──────── SOURCE INFORMATION ────────
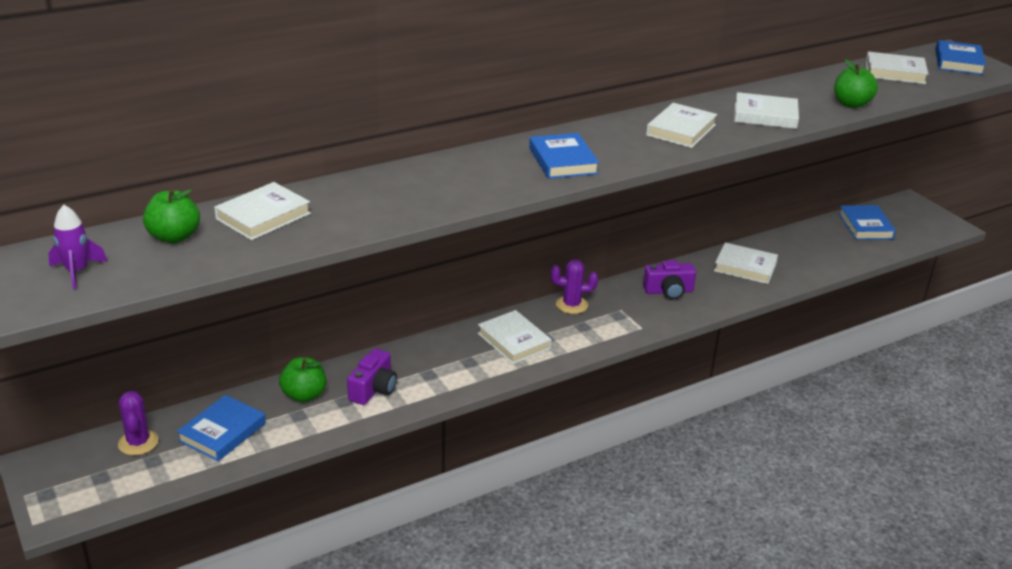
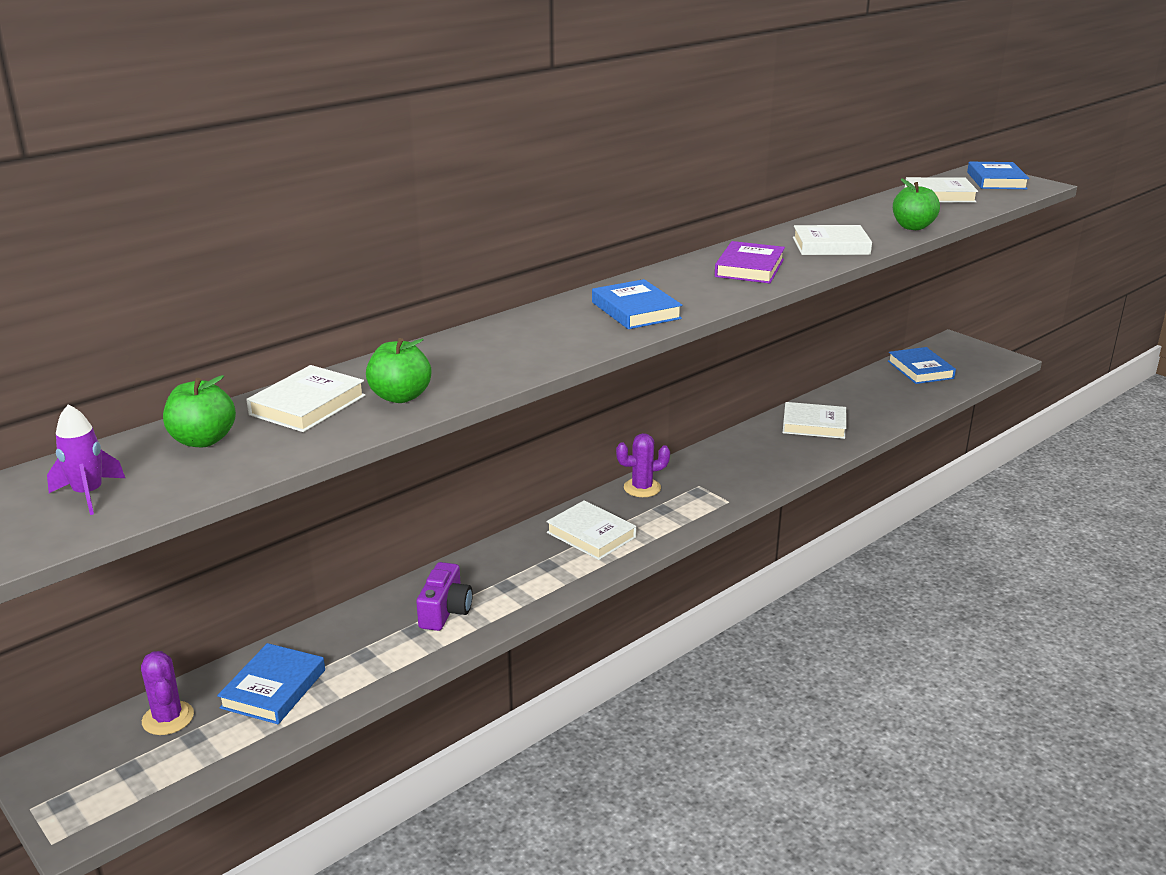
camera: 10 degrees left, 5 degrees down
(304, 395) = (363, 630): green apple -> green apple (400, 397)
(668, 291) = (742, 460): purple camera -> none
(681, 130) = (749, 268): white book -> purple book

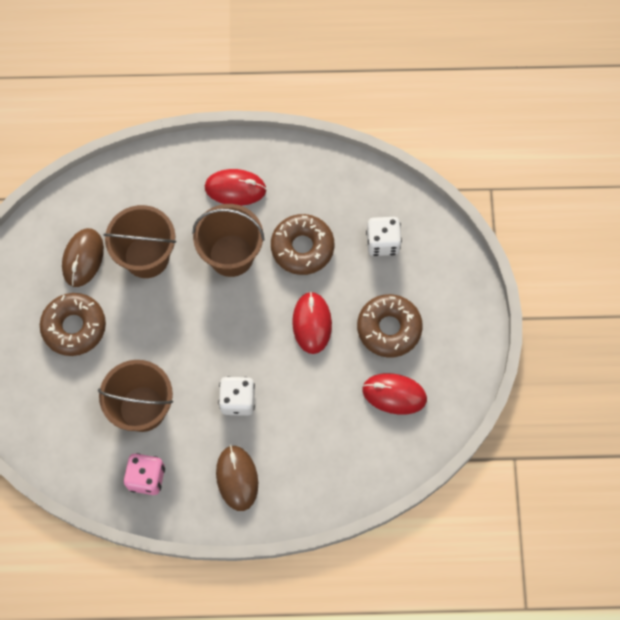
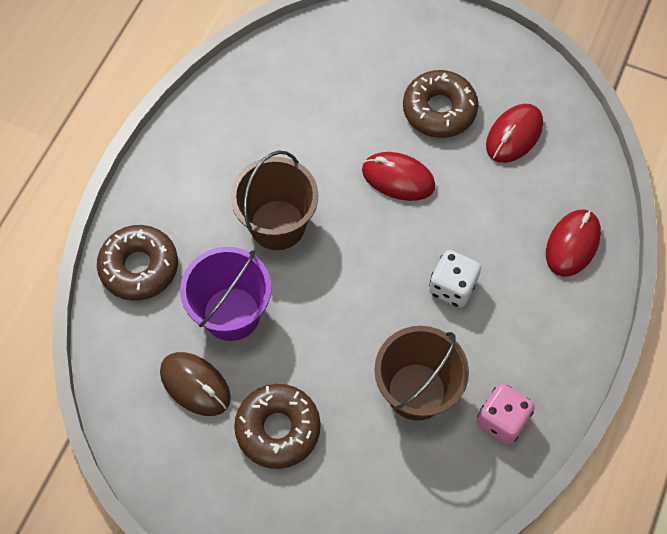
camera: 65 degrees left, 5 degrees down
(146, 257) = (231, 313): brown bucket -> purple bucket
(235, 189) = (199, 188): red mouse -> red mouse (572, 244)
(237, 478) = (542, 324): brown mouse -> none
(302, 248) = (306, 152): brown donut -> brown donut (139, 267)
(382, 242) = (340, 76): white dice -> none

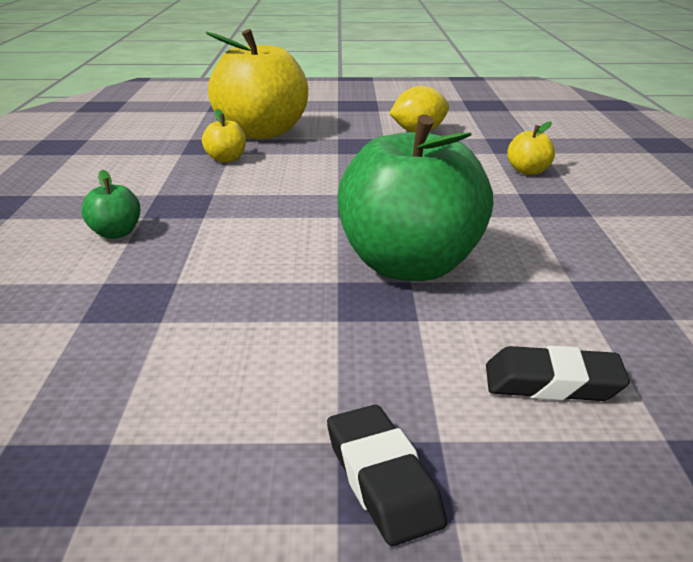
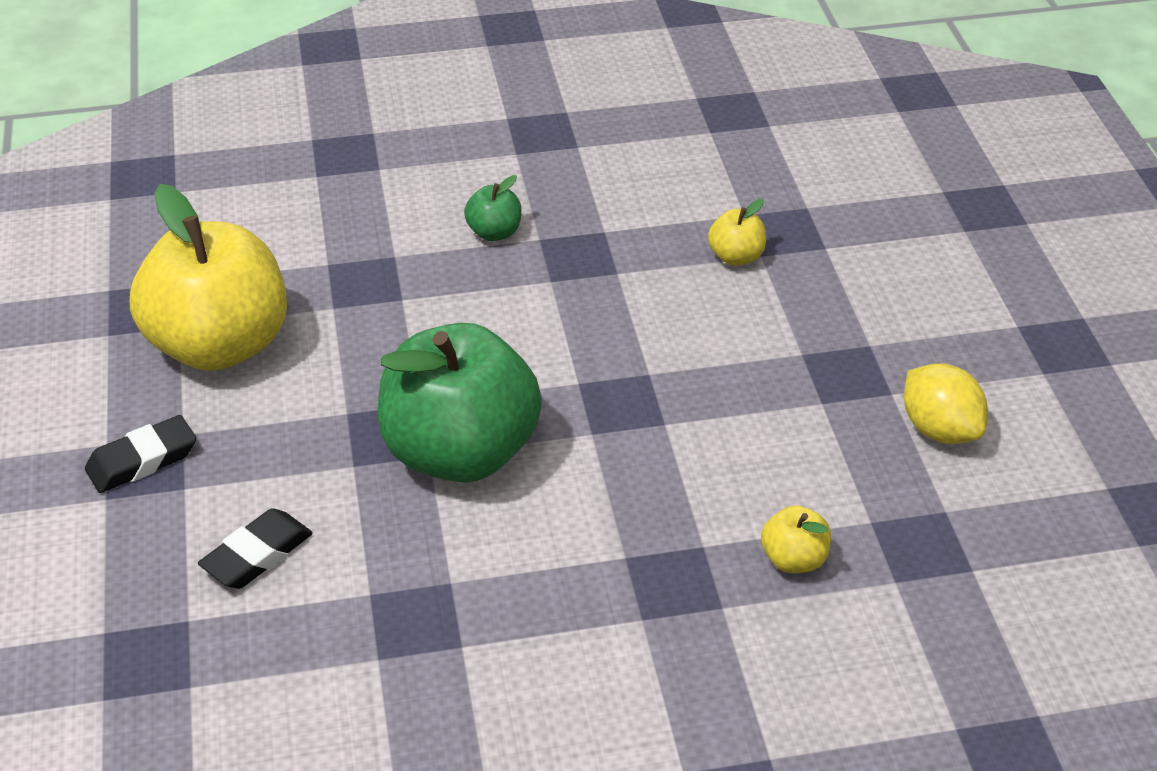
camera: 80 degrees right, 15 degrees up
(261, 133) = (859, 265): yellow apple -> yellow apple (220, 345)
(553, 383) = (257, 555): black eraser -> black eraser turned 45 degrees clockwise

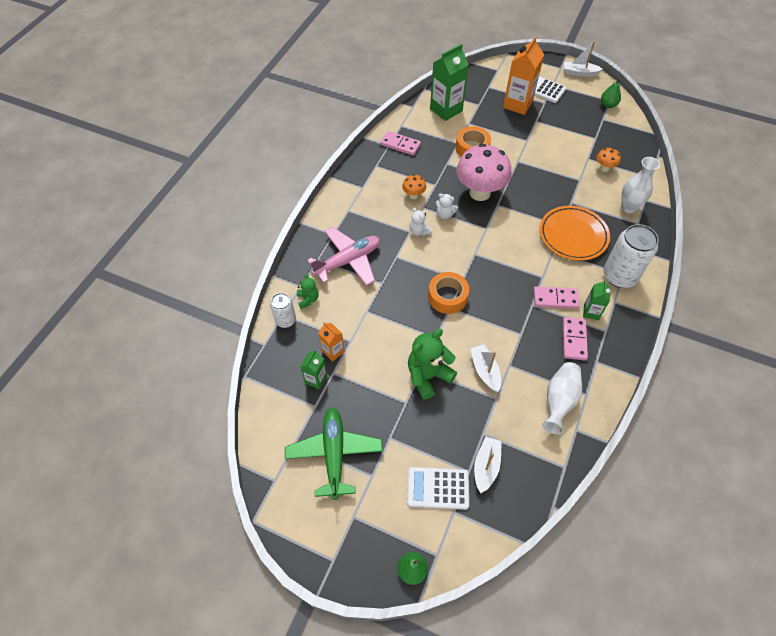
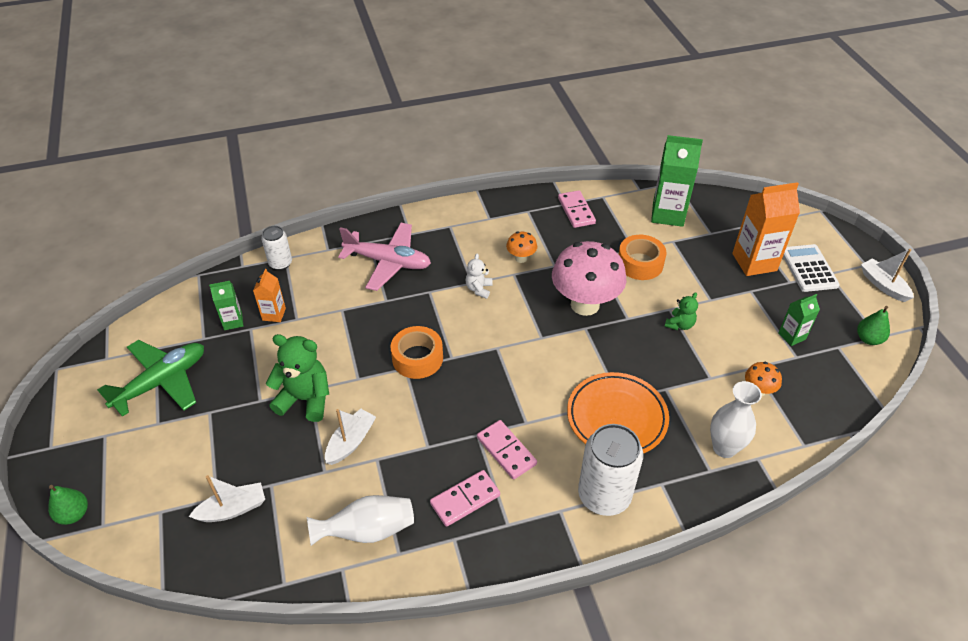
camera: 50 degrees right, 10 degrees down
(308, 299) = (317, 263): green teddy bear -> green teddy bear (679, 324)
(438, 488) = (178, 483): white calculator -> none
(445, 214) = (523, 295): white teddy bear -> none
(591, 312) = (521, 495): green carton -> green carton (792, 336)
────────
__YOUR ASSIGNMENT__. Every line with "mouse" in it should be copied from the entries.

__ANSWER TO THE EXERCISE__.
(235, 189) = (199, 188): red mouse -> red mouse (572, 244)
(237, 478) = (542, 324): brown mouse -> none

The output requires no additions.